→ **ENTRIES SHOWN**
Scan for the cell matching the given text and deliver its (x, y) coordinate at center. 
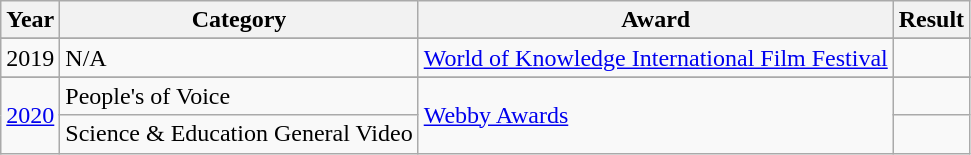
Webby Awards (656, 115)
N/A (239, 58)
World of Knowledge International Film Festival (656, 58)
Year (30, 20)
People's of Voice (239, 96)
Science & Education General Video (239, 134)
2019 (30, 58)
Result (931, 20)
Award (656, 20)
Category (239, 20)
2020 (30, 115)
Pinpoint the cell where the given text exists, returning its [X, Y] midpoint coordinate. 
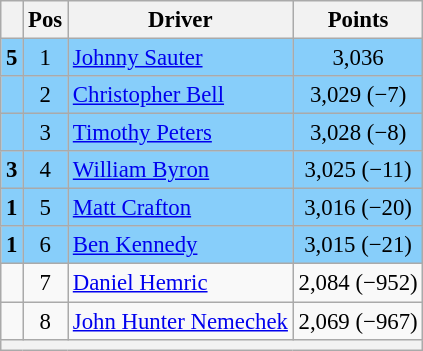
3,015 (−21) [358, 245]
2,069 (−967) [358, 321]
William Byron [181, 170]
Johnny Sauter [181, 58]
Ben Kennedy [181, 245]
3,036 [358, 58]
8 [46, 321]
3,029 (−7) [358, 95]
John Hunter Nemechek [181, 321]
3,016 (−20) [358, 208]
Matt Crafton [181, 208]
3,025 (−11) [358, 170]
Pos [46, 20]
2 [46, 95]
6 [46, 245]
Timothy Peters [181, 133]
3,028 (−8) [358, 133]
Driver [181, 20]
7 [46, 283]
Points [358, 20]
4 [46, 170]
Daniel Hemric [181, 283]
Christopher Bell [181, 95]
2,084 (−952) [358, 283]
Identify which cell holds the provided text, then report its [X, Y] central coordinate. 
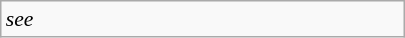
see [203, 19]
Provide the [X, Y] coordinate of the cell's center where the given text is located.  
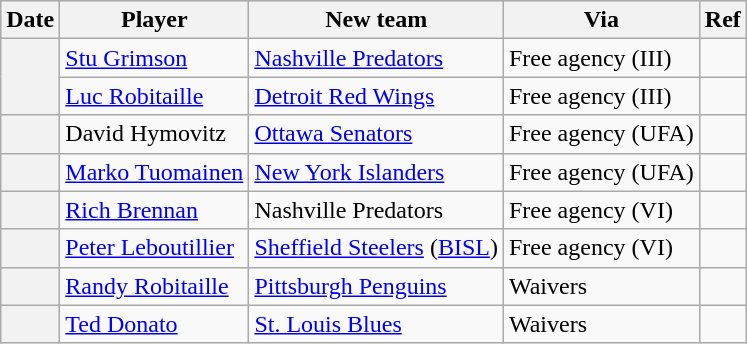
Sheffield Steelers (BISL) [376, 248]
St. Louis Blues [376, 324]
Via [601, 20]
Pittsburgh Penguins [376, 286]
Detroit Red Wings [376, 96]
Stu Grimson [154, 58]
Randy Robitaille [154, 286]
Date [30, 20]
Ref [722, 20]
Ted Donato [154, 324]
Luc Robitaille [154, 96]
David Hymovitz [154, 134]
Ottawa Senators [376, 134]
Peter Leboutillier [154, 248]
New York Islanders [376, 172]
Marko Tuomainen [154, 172]
Rich Brennan [154, 210]
New team [376, 20]
Player [154, 20]
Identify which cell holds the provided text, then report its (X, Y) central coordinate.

→ **WRITTEN EXERCISE**
Will you print all of the data above word for word, leaving out the pictures?

→ **ANSWER IN FULL**
Scan for the cell matching the given text and deliver its (x, y) coordinate at center. 
Webby Awards (656, 115)
N/A (239, 58)
World of Knowledge International Film Festival (656, 58)
Year (30, 20)
People's of Voice (239, 96)
Science & Education General Video (239, 134)
2019 (30, 58)
Result (931, 20)
Award (656, 20)
Category (239, 20)
2020 (30, 115)
Pinpoint the cell where the given text exists, returning its [X, Y] midpoint coordinate. 
3,015 (−21) [358, 245]
2,069 (−967) [358, 321]
William Byron [181, 170]
Johnny Sauter [181, 58]
Ben Kennedy [181, 245]
3,036 [358, 58]
8 [46, 321]
3,029 (−7) [358, 95]
John Hunter Nemechek [181, 321]
3,016 (−20) [358, 208]
Matt Crafton [181, 208]
3,025 (−11) [358, 170]
Pos [46, 20]
2 [46, 95]
6 [46, 245]
Timothy Peters [181, 133]
3,028 (−8) [358, 133]
Driver [181, 20]
7 [46, 283]
Points [358, 20]
4 [46, 170]
Daniel Hemric [181, 283]
Christopher Bell [181, 95]
2,084 (−952) [358, 283]
Identify which cell holds the provided text, then report its [X, Y] central coordinate. 
see [203, 19]
Provide the [X, Y] coordinate of the cell's center where the given text is located.  
Sheffield Steelers (BISL) [376, 248]
St. Louis Blues [376, 324]
Via [601, 20]
Pittsburgh Penguins [376, 286]
Detroit Red Wings [376, 96]
Stu Grimson [154, 58]
Randy Robitaille [154, 286]
Date [30, 20]
Ref [722, 20]
Ted Donato [154, 324]
Luc Robitaille [154, 96]
David Hymovitz [154, 134]
Ottawa Senators [376, 134]
Peter Leboutillier [154, 248]
New York Islanders [376, 172]
Marko Tuomainen [154, 172]
Rich Brennan [154, 210]
New team [376, 20]
Player [154, 20]
Identify which cell holds the provided text, then report its (X, Y) central coordinate.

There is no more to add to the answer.